### Stated problem
Extract every line of the listing below word for word, leaving the pictures out of your answer.
>> BEGIN Provided records
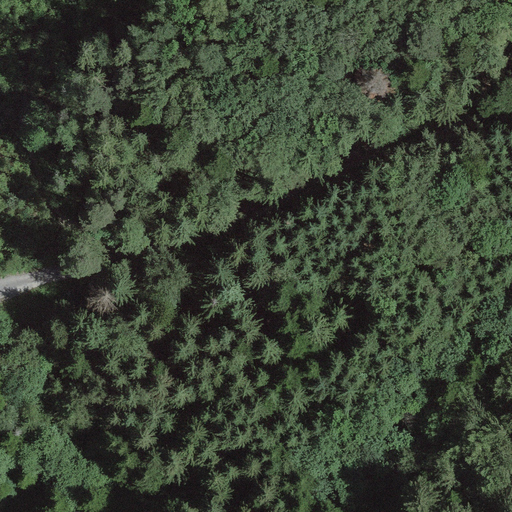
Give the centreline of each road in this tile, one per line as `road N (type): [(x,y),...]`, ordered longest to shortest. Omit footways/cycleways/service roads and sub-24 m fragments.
road 1 (track): [(0,284),(103,257),(511,102)]
road 2 (track): [(56,0),(38,20),(27,144),(103,257)]
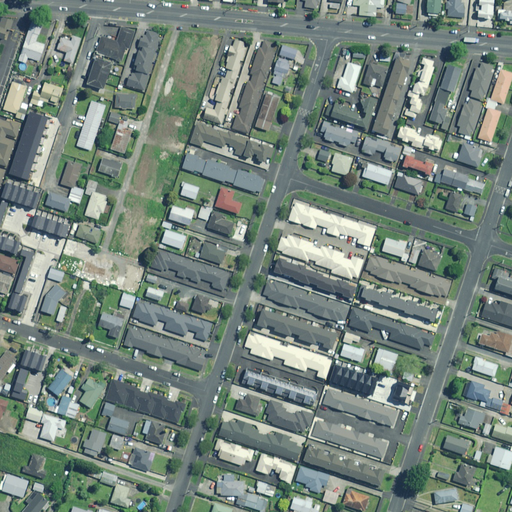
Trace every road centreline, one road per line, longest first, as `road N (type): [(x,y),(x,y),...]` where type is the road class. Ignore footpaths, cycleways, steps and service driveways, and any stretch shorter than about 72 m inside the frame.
road 1 (residential): [(394,511),(482,242)]
road 2 (residential): [(105,244),(183,15)]
road 3 (residential): [(284,176),(210,393)]
road 4 (residential): [(0,321),(210,393)]
road 5 (residential): [(284,176),(482,242)]
road 6 (secondary): [(511,46),(328,29)]
road 7 (secondary): [(183,15),(25,1)]
road 8 (residential): [(328,29),(284,176)]
road 9 (secondary): [(328,29),(183,15)]
road 10 (residential): [(210,393),(173,511)]
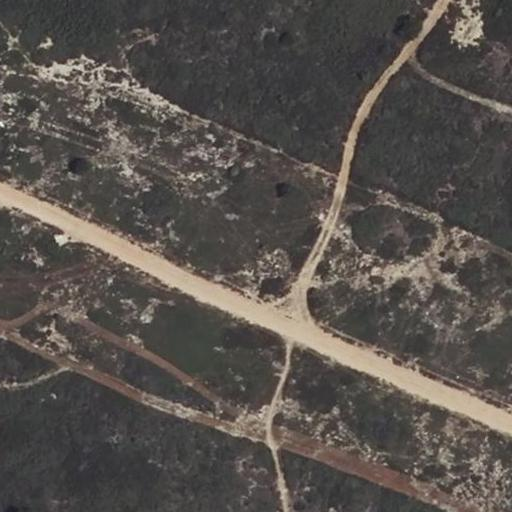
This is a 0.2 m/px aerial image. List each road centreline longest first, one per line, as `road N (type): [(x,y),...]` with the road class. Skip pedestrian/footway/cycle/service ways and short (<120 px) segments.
road 1 (track): [(0,193),(511,414)]
road 2 (track): [(289,322),(290,292),(336,217),(363,100),(432,0)]
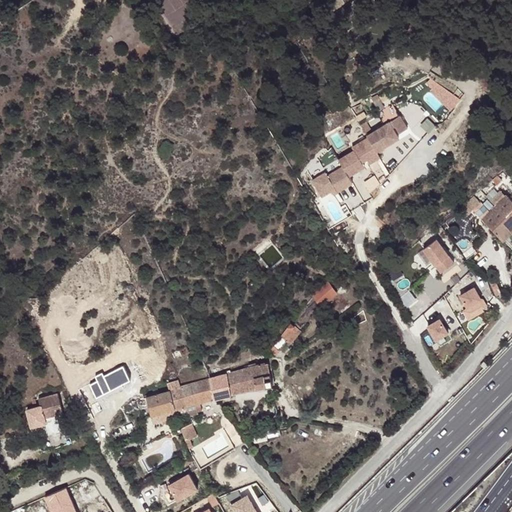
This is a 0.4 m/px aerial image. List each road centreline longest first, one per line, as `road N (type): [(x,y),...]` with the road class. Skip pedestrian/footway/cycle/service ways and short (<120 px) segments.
road 1 (residential): [(441,395),(358,241),(379,200),(443,135)]
road 2 (motorway): [(511,374),(373,511)]
road 3 (residential): [(441,395),(325,511)]
road 4 (residential): [(121,511),(100,479),(85,472),(0,508)]
road 5 (motorway): [(421,511),(511,422)]
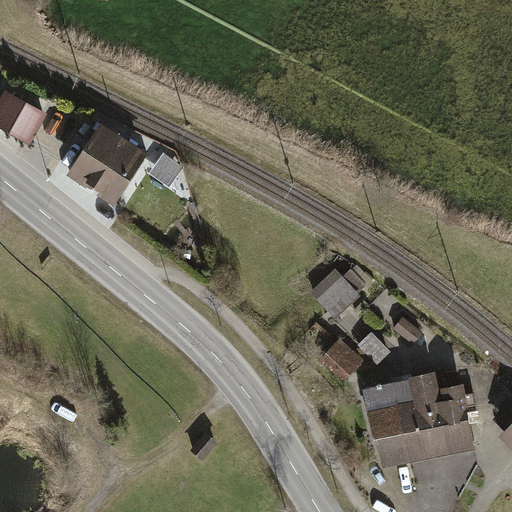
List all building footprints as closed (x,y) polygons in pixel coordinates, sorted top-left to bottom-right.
[(47,116),(7,93),(0,105),(0,129),(29,147),(47,116)] [(150,155),(103,124),(69,176),(85,186),(116,206),(150,155)] [(178,162),(163,152),(152,170),(167,179),(178,162)] [(336,269),(311,292),(335,318),(369,287),(352,269),(343,277),(336,269)] [(403,317),(394,329),(415,345),(424,332),(403,317)] [(371,331),(358,344),(380,364),(392,350),(371,331)] [(339,339),(320,362),(344,383),(363,361),(339,339)] [(434,458),(453,454),(439,391),(436,374),(410,379),(428,459),(434,458)] [(409,463),(428,459),(410,379),(396,382),(392,383),(409,463)] [(404,464),(409,463),(392,383),(365,389),(382,469),(404,464)] [(465,385),(439,391),(453,454),(478,448),(474,426),(479,425),(484,424),(481,410),(478,410),(475,395),(467,396),(465,385)] [(507,431),(502,436),(511,445),(511,406),(497,421),(507,431)] [(217,442),(205,432),(190,449),(203,459),(217,442)]
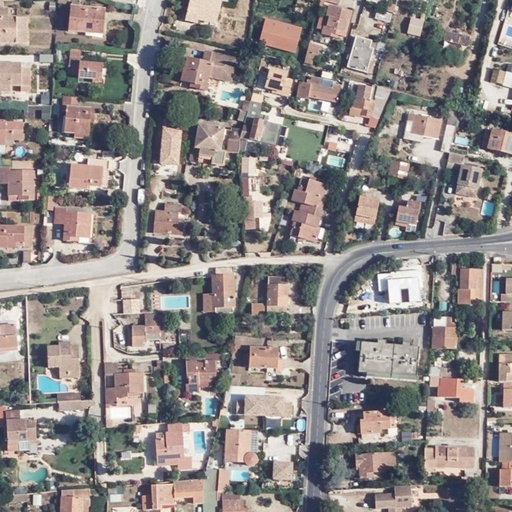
>> END Provided records
### The answer
Give the centreline of each road in this tile, one per line as `road N (type): [(x,y),...]`, ordered longest to shortest. Omit footways/cycleways/service roads and sub-24 m fragments.
road 1 (track): [(0,284),(103,257),(511,102)]
road 2 (track): [(56,0),(38,20),(27,144),(103,257)]
Trace every road centreline, one road per line, longest first, as `road N (type): [(x,y),(x,y),...]` where type is the road class. Ignore footpaths, cycleways, steps and service driveways, and any stretch shorter than about 72 m inside the frame.
road 1 (residential): [(394,511),(482,242)]
road 2 (residential): [(105,244),(183,15)]
road 3 (residential): [(284,176),(210,393)]
road 4 (residential): [(0,321),(210,393)]
road 5 (residential): [(284,176),(482,242)]
road 6 (secondary): [(511,46),(328,29)]
road 7 (secondary): [(183,15),(25,1)]
road 8 (residential): [(328,29),(284,176)]
road 9 (secondary): [(328,29),(183,15)]
road 10 (residential): [(210,393),(173,511)]
This is a 0.2 m/px aerial image. List each road centreline longest first, one per line, as `road N (type): [(x,y),...]` with the road class. Skip pedestrian/footway/cycle/service ways and short (<120 px) segments.
road 1 (track): [(0,193),(511,414)]
road 2 (track): [(289,322),(290,292),(336,217),(363,100),(432,0)]
This is a 0.4 m/px aerial image. List each road centreline longest first, one per line, as `road N (type): [(x,y),...]` with the road class. Skip pedestrian/footway/cycle/service ways and short (<120 px) segments.
road 1 (residential): [(441,395),(358,241),(379,200),(443,135)]
road 2 (motorway): [(511,374),(373,511)]
road 3 (residential): [(441,395),(325,511)]
road 4 (residential): [(121,511),(100,479),(85,472),(0,508)]
road 5 (motorway): [(421,511),(511,422)]
List all building footprints as closed (x,y) polygons in pixel coordinates, sorted top-left to bottom-right.
[(47,116),(7,93),(0,105),(0,129),(29,147),(47,116)] [(150,155),(103,124),(69,176),(85,186),(116,206),(150,155)] [(178,162),(163,152),(152,170),(167,179),(178,162)] [(336,269),(311,292),(335,318),(369,287),(352,269),(343,277),(336,269)] [(403,317),(394,329),(415,345),(424,332),(403,317)] [(371,331),(358,344),(380,364),(392,350),(371,331)] [(339,339),(320,362),(344,383),(363,361),(339,339)] [(434,458),(453,454),(439,391),(436,374),(410,379),(428,459),(434,458)] [(409,463),(428,459),(410,379),(396,382),(392,383),(409,463)] [(404,464),(409,463),(392,383),(365,389),(382,469),(404,464)] [(465,385),(439,391),(453,454),(478,448),(474,426),(479,425),(484,424),(481,410),(478,410),(475,395),(467,396),(465,385)] [(507,431),(502,436),(511,445),(511,406),(497,421),(507,431)] [(217,442),(205,432),(190,449),(203,459),(217,442)]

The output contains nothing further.